DATASET EXTRACT:
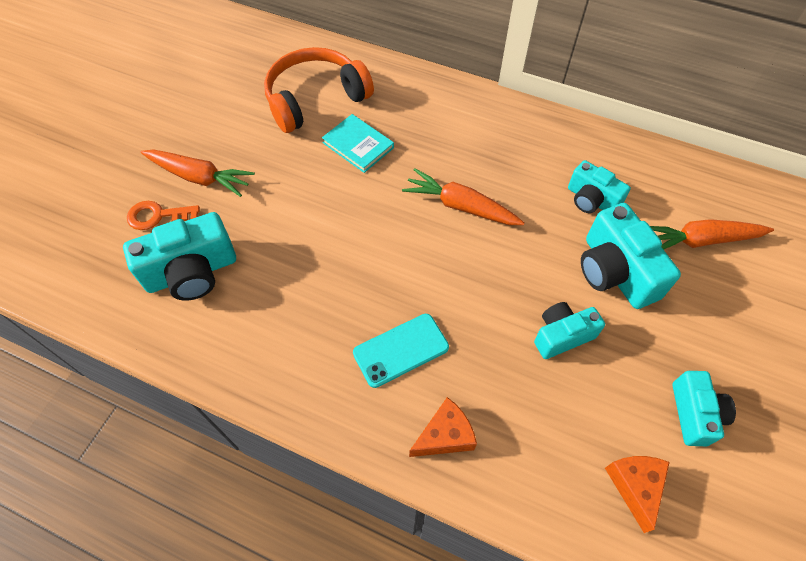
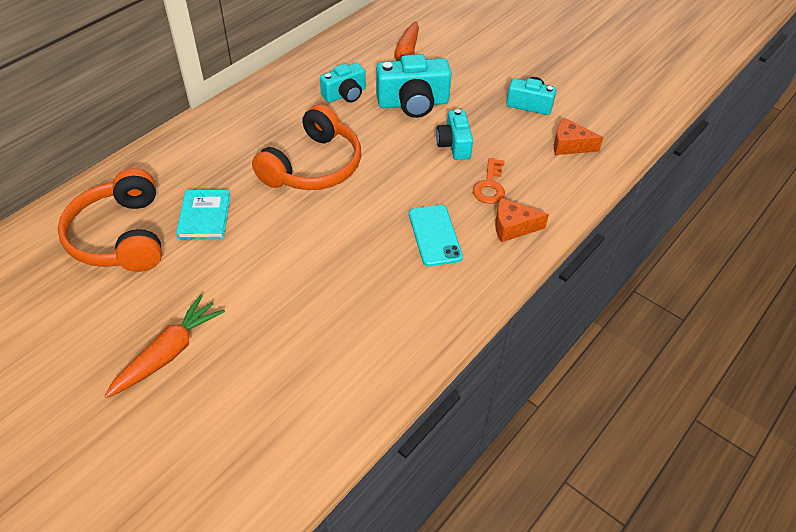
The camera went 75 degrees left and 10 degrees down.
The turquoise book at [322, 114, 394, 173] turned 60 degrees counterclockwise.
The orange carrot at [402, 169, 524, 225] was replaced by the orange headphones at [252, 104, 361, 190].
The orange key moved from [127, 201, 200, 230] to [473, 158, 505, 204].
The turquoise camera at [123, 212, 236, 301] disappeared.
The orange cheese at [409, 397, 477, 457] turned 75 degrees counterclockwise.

PROMPT:
Present each line from the listing that holds the string "turquoise".

EXERCISE RESPONSE:
The turquoise book at [322, 114, 394, 173] turned 60 degrees counterclockwise.
The turquoise camera at [123, 212, 236, 301] disappeared.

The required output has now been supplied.